Task requirements:
This exercise calls for every line of the data below with the string "colour" in it.
┌──
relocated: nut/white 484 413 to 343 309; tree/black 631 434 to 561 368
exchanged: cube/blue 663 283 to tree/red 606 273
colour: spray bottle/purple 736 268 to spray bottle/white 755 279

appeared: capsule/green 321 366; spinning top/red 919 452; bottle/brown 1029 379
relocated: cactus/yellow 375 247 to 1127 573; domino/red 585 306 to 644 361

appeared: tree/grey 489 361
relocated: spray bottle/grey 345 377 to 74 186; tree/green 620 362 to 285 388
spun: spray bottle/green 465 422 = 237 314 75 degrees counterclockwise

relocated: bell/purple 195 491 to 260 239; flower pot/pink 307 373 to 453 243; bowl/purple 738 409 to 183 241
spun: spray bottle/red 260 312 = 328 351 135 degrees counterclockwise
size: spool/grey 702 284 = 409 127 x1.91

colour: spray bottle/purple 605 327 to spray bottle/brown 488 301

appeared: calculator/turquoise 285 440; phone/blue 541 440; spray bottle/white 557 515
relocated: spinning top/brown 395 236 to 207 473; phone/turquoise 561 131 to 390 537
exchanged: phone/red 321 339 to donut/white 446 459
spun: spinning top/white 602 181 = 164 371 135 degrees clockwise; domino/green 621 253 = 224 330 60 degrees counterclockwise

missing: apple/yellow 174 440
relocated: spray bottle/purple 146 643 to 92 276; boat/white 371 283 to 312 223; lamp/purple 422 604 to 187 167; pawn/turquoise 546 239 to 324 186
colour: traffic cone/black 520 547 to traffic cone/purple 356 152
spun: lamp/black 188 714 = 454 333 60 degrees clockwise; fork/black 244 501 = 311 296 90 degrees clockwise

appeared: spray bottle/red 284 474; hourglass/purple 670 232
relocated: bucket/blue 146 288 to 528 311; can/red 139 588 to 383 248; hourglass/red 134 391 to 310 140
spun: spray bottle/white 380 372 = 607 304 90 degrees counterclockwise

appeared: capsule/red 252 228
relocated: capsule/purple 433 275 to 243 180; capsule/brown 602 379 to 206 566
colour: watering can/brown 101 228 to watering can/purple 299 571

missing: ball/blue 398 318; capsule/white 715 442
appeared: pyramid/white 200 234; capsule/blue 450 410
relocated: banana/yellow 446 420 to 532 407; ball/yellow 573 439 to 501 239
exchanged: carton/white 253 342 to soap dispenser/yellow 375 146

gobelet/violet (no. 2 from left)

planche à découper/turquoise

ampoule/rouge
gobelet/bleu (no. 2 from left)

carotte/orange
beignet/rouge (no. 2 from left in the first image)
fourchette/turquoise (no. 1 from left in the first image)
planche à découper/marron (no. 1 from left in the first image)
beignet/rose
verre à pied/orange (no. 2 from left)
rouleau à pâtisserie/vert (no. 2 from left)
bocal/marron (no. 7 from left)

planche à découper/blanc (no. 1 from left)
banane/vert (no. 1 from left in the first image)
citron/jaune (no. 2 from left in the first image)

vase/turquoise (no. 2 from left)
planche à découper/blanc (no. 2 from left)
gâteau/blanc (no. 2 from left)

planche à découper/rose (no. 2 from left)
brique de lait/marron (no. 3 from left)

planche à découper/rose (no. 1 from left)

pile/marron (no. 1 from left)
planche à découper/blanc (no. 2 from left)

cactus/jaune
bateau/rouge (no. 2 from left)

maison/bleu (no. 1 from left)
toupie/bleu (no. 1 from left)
└──
Exercise result:
colour: spray bottle/purple 736 268 to spray bottle/white 755 279
colour: spray bottle/purple 605 327 to spray bottle/brown 488 301
colour: traffic cone/black 520 547 to traffic cone/purple 356 152
colour: watering can/brown 101 228 to watering can/purple 299 571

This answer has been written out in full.